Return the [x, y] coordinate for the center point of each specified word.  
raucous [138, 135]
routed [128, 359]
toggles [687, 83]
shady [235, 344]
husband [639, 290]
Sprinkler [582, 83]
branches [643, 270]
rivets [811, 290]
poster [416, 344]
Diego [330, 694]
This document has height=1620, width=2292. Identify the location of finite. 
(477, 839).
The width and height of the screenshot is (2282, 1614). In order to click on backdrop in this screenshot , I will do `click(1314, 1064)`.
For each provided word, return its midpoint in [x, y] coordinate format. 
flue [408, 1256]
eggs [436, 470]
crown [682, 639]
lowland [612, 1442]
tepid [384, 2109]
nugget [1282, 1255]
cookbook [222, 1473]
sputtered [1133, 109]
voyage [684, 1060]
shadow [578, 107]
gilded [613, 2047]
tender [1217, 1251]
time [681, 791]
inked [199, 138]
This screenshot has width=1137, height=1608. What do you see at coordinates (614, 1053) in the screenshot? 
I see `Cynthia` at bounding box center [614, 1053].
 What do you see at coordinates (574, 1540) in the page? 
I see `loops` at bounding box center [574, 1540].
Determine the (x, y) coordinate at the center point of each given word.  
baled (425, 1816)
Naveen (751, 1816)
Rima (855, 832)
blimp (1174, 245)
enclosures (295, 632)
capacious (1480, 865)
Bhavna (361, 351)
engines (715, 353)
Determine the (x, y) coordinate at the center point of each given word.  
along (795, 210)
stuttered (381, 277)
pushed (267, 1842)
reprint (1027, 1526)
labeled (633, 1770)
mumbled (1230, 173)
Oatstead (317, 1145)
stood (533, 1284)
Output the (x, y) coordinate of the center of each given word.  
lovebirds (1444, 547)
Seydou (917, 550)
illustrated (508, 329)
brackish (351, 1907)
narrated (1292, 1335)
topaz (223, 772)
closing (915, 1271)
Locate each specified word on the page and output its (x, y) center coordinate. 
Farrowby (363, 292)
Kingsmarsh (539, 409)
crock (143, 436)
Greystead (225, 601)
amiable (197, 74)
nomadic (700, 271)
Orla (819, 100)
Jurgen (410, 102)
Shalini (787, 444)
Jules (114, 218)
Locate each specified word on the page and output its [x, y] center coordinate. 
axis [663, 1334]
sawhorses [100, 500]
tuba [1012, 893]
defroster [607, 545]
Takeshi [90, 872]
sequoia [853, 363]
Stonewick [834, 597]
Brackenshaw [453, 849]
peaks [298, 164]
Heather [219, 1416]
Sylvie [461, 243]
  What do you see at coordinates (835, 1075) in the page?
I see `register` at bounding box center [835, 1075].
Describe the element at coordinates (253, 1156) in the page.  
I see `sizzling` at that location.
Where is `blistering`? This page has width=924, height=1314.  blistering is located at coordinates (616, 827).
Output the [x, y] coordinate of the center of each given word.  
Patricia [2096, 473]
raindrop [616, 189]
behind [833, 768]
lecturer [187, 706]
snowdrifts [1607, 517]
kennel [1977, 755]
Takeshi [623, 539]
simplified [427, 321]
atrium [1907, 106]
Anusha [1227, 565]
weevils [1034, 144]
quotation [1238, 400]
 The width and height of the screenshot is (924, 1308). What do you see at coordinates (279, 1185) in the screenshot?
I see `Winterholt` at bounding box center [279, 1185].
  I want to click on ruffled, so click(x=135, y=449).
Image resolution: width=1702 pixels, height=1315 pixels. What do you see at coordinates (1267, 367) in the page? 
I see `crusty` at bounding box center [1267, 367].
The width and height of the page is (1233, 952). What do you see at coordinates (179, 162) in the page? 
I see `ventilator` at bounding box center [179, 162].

********

__Set task__. Reproduce all of the material above verbatim, from its first line through its last.

__Task result__.
Return the [x, y] coordinate for the center point of each specified word.  
raucous [138, 135]
routed [128, 359]
toggles [687, 83]
shady [235, 344]
husband [639, 290]
Sprinkler [582, 83]
branches [643, 270]
rivets [811, 290]
poster [416, 344]
Diego [330, 694]
This document has height=1620, width=2292. Identify the location of finite. 
(477, 839).
The width and height of the screenshot is (2282, 1614). In order to click on backdrop in this screenshot , I will do `click(1314, 1064)`.
For each provided word, return its midpoint in [x, y] coordinate format. 
flue [408, 1256]
eggs [436, 470]
crown [682, 639]
lowland [612, 1442]
tepid [384, 2109]
nugget [1282, 1255]
cookbook [222, 1473]
sputtered [1133, 109]
voyage [684, 1060]
shadow [578, 107]
gilded [613, 2047]
tender [1217, 1251]
time [681, 791]
inked [199, 138]
This screenshot has width=1137, height=1608. What do you see at coordinates (614, 1053) in the screenshot? 
I see `Cynthia` at bounding box center [614, 1053].
 What do you see at coordinates (574, 1540) in the page? 
I see `loops` at bounding box center [574, 1540].
Determine the (x, y) coordinate at the center point of each given word.  
baled (425, 1816)
Naveen (751, 1816)
Rima (855, 832)
blimp (1174, 245)
enclosures (295, 632)
capacious (1480, 865)
Bhavna (361, 351)
engines (715, 353)
Determine the (x, y) coordinate at the center point of each given word.  
along (795, 210)
stuttered (381, 277)
pushed (267, 1842)
reprint (1027, 1526)
labeled (633, 1770)
mumbled (1230, 173)
Oatstead (317, 1145)
stood (533, 1284)
Output the (x, y) coordinate of the center of each given word.  
lovebirds (1444, 547)
Seydou (917, 550)
illustrated (508, 329)
brackish (351, 1907)
narrated (1292, 1335)
topaz (223, 772)
closing (915, 1271)
Locate each specified word on the page and output its (x, y) center coordinate. 
Farrowby (363, 292)
Kingsmarsh (539, 409)
crock (143, 436)
Greystead (225, 601)
amiable (197, 74)
nomadic (700, 271)
Orla (819, 100)
Jurgen (410, 102)
Shalini (787, 444)
Jules (114, 218)
Locate each specified word on the page and output its [x, y] center coordinate. 
axis [663, 1334]
sawhorses [100, 500]
tuba [1012, 893]
defroster [607, 545]
Takeshi [90, 872]
sequoia [853, 363]
Stonewick [834, 597]
Brackenshaw [453, 849]
peaks [298, 164]
Heather [219, 1416]
Sylvie [461, 243]
  What do you see at coordinates (835, 1075) in the page?
I see `register` at bounding box center [835, 1075].
Describe the element at coordinates (253, 1156) in the page.  
I see `sizzling` at that location.
Where is `blistering`? This page has width=924, height=1314.  blistering is located at coordinates (616, 827).
Output the [x, y] coordinate of the center of each given word.  
Patricia [2096, 473]
raindrop [616, 189]
behind [833, 768]
lecturer [187, 706]
snowdrifts [1607, 517]
kennel [1977, 755]
Takeshi [623, 539]
simplified [427, 321]
atrium [1907, 106]
Anusha [1227, 565]
weevils [1034, 144]
quotation [1238, 400]
 The width and height of the screenshot is (924, 1308). What do you see at coordinates (279, 1185) in the screenshot?
I see `Winterholt` at bounding box center [279, 1185].
  I want to click on ruffled, so click(x=135, y=449).
Image resolution: width=1702 pixels, height=1315 pixels. What do you see at coordinates (1267, 367) in the page? 
I see `crusty` at bounding box center [1267, 367].
The width and height of the page is (1233, 952). What do you see at coordinates (179, 162) in the page? 
I see `ventilator` at bounding box center [179, 162].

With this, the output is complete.